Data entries
--- START ---
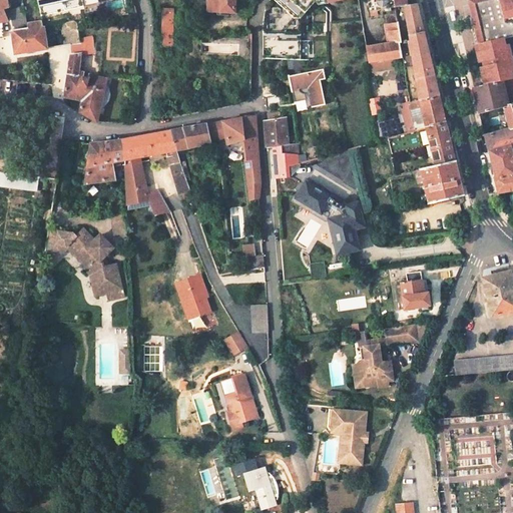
[(0,0),(0,38),(3,38),(1,22),(8,21),(3,8),(9,8),(7,0),(0,0)]
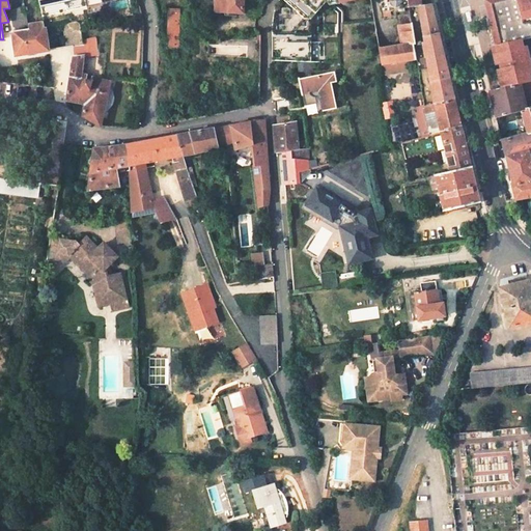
[(38,0),(43,18),(87,8),(84,0),(38,0)]
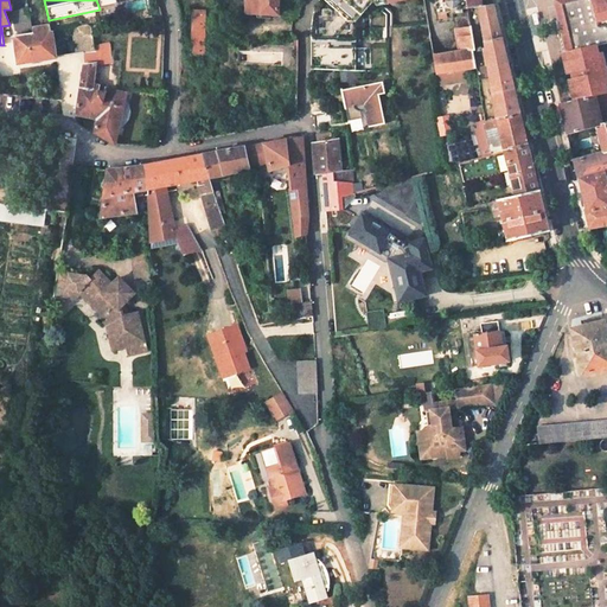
[(278,0),(246,0),(247,14),(278,16),(278,0)]
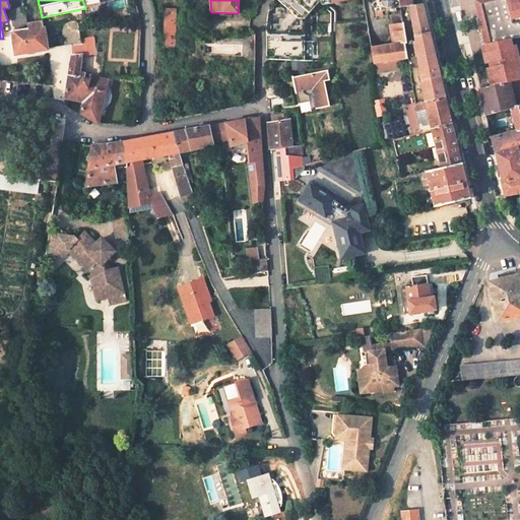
[(266,61),(304,62),(305,18),(316,5),(322,4),(345,0),(273,0),(273,2),(268,13),(267,15),(266,61)]
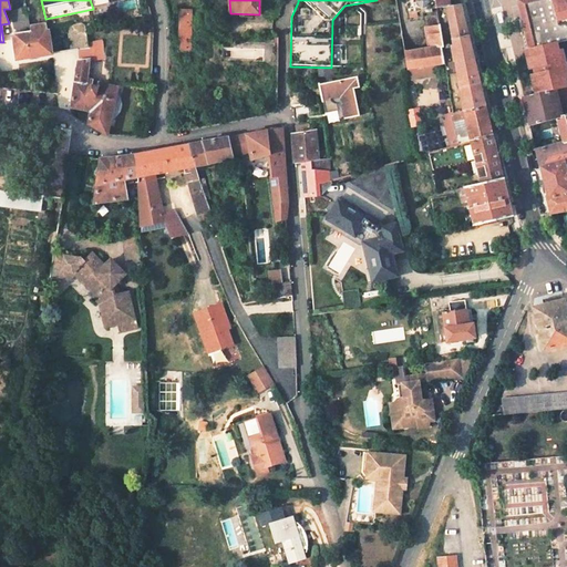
[(395,0),(377,0),(351,4),(352,11),(397,3),(395,0)]
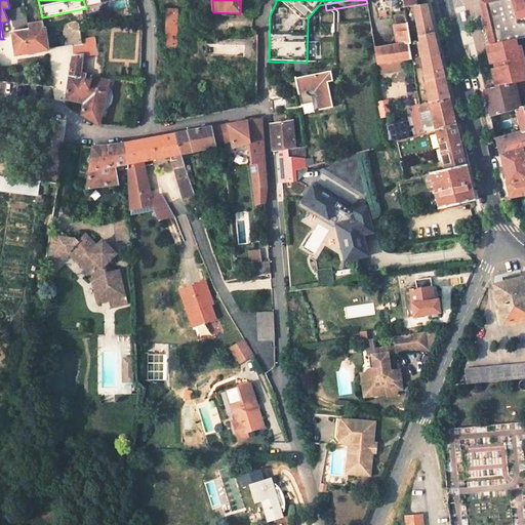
[(375,0),(378,12),(403,9),(401,0),(375,0)]
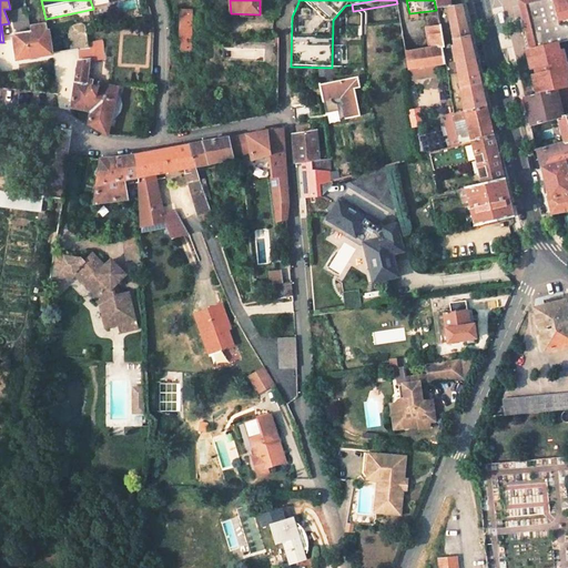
[(459,0),(434,0),(436,10),(445,8),(462,6),(459,0)]
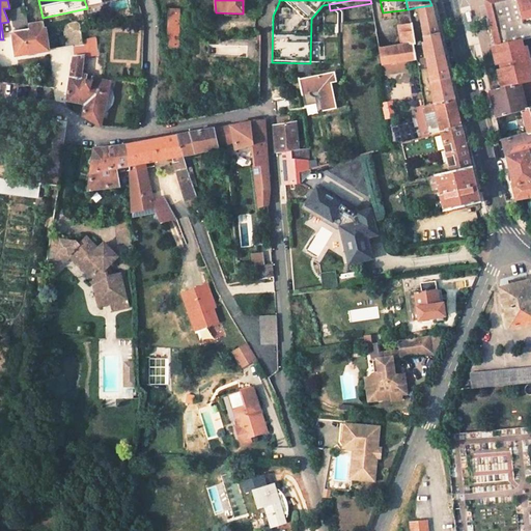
[(530,0),(490,0),(492,5),(485,7),(486,12),(492,34),(495,33),(498,48),(495,48),(496,49),(497,56),(494,57),(496,66),(500,65),(501,72),(498,73),(500,82),(503,81),(504,88),(521,85),(529,82),(528,76),(527,70),(530,68),(527,55),(523,56),(522,50),(520,43),(530,39),(530,0)]
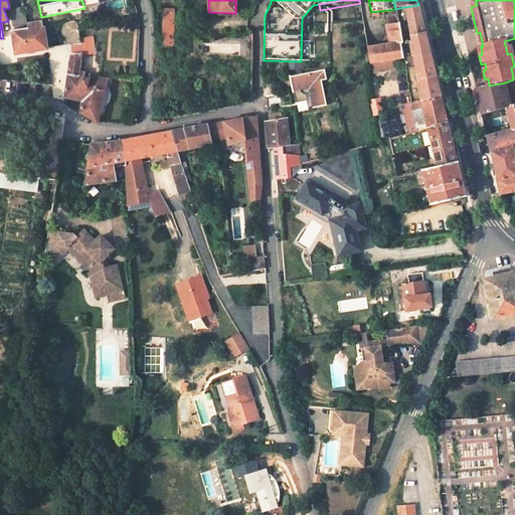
[(440,96),(424,32),(418,5),(403,7),(409,35),(411,41),(409,42),(412,55),(413,55),(422,100),(440,96)]
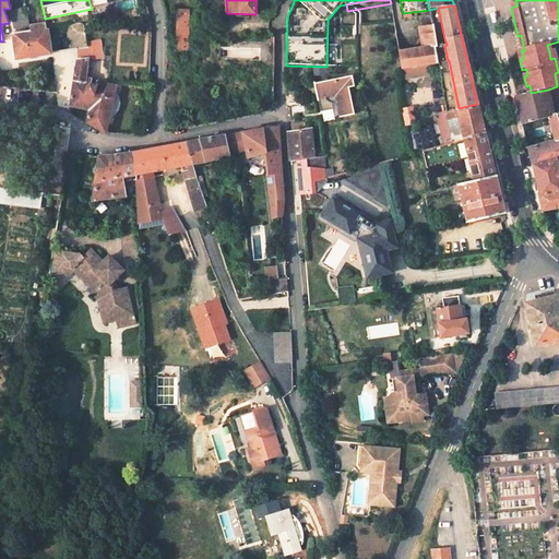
[(11,12),(14,30),(30,26),(26,9),(11,12)]
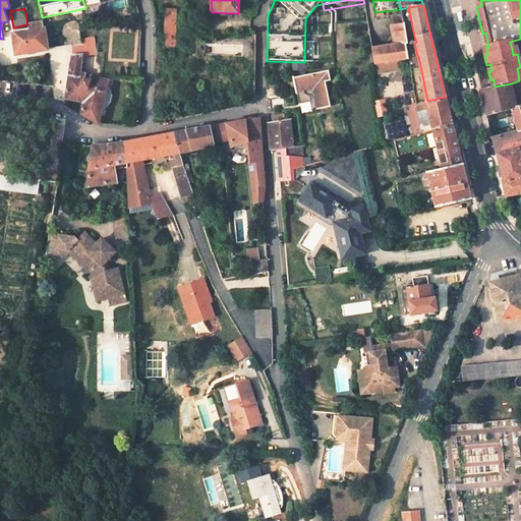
[(176,11),(166,10),(165,48),(175,49),(176,11)]
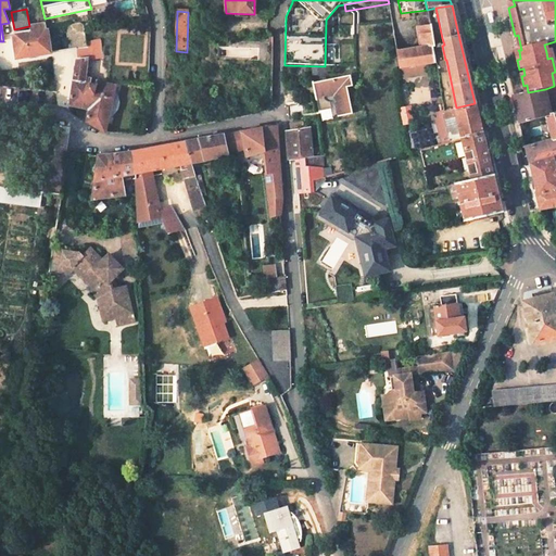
[(83,23),(70,25),(74,49),(76,49),(88,47),(87,41),(83,25),(83,23)]
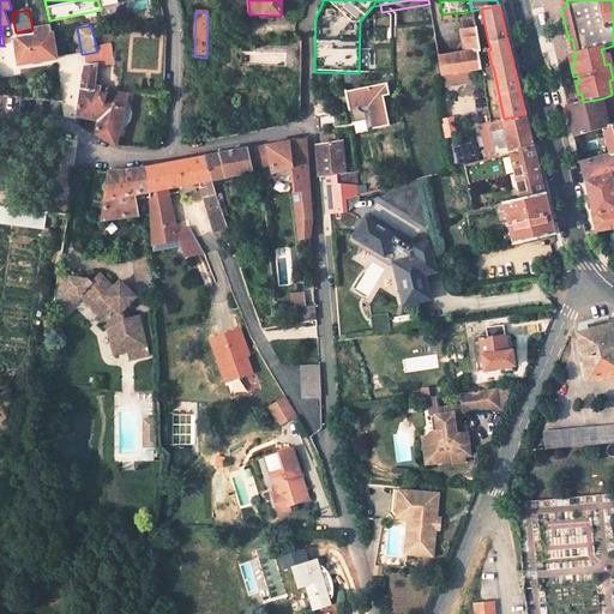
[(475,25),(459,28),(464,54),(437,58),(440,77),(445,77),(469,73),(481,71),(479,53),(480,53),(475,25)]
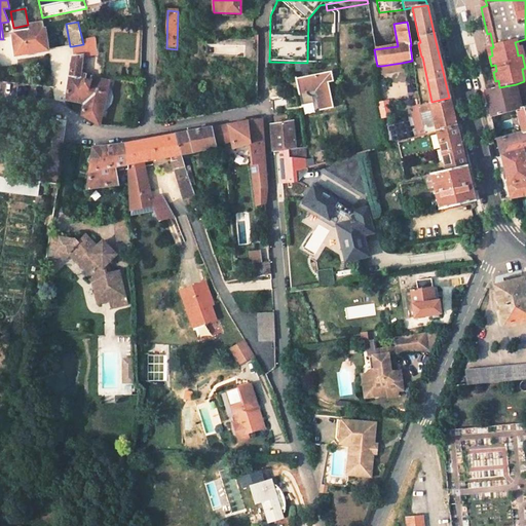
[(12,31),(16,54),(55,48),(53,34),(45,35),(43,24),(28,26),(27,26),(28,29),(14,31),(12,31)]
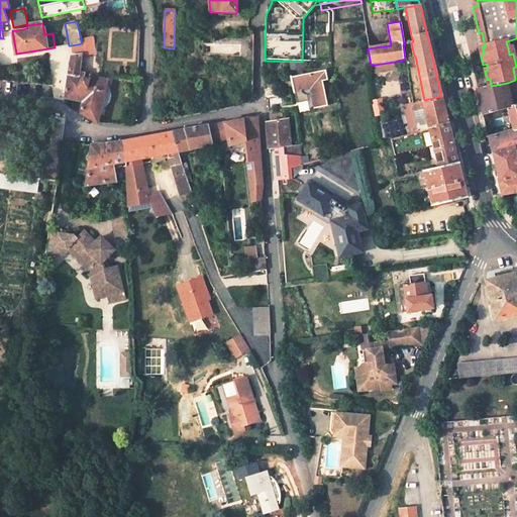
[(96,54),(94,37),(81,38),(82,43),(71,45),(73,56),(71,56),(66,98),(84,102),(81,113),(98,123),(107,80),(80,72),(81,66),(83,66),(83,61),(81,61),(82,54),(96,54)]
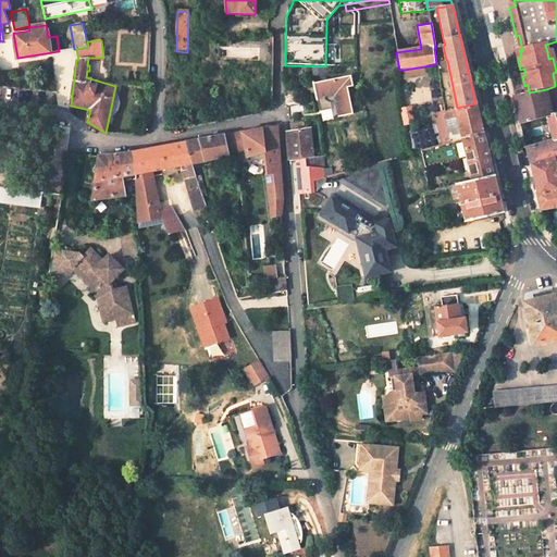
[(405,78),(426,74),(425,66),(404,70),(405,78)]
--- END ---
▸ **WHAT THE EXERCISE ASKS**
Repeat the data verbatim through the "[(395,0),(377,0),(351,4),(352,11),(397,3),(395,0)]" line, no pictures.

▸ **RESULT FOR THIS EXERCISE**
[(0,0),(0,38),(3,38),(1,22),(8,21),(3,8),(9,8),(7,0),(0,0)]
[(38,0),(43,18),(87,8),(84,0),(38,0)]
[(278,0),(246,0),(247,14),(278,16),(278,0)]
[(266,61),(304,62),(305,18),(316,5),(322,4),(345,0),(273,0),(273,2),(268,13),(267,15),(266,61)]
[(395,0),(377,0),(351,4),(352,11),(397,3),(395,0)]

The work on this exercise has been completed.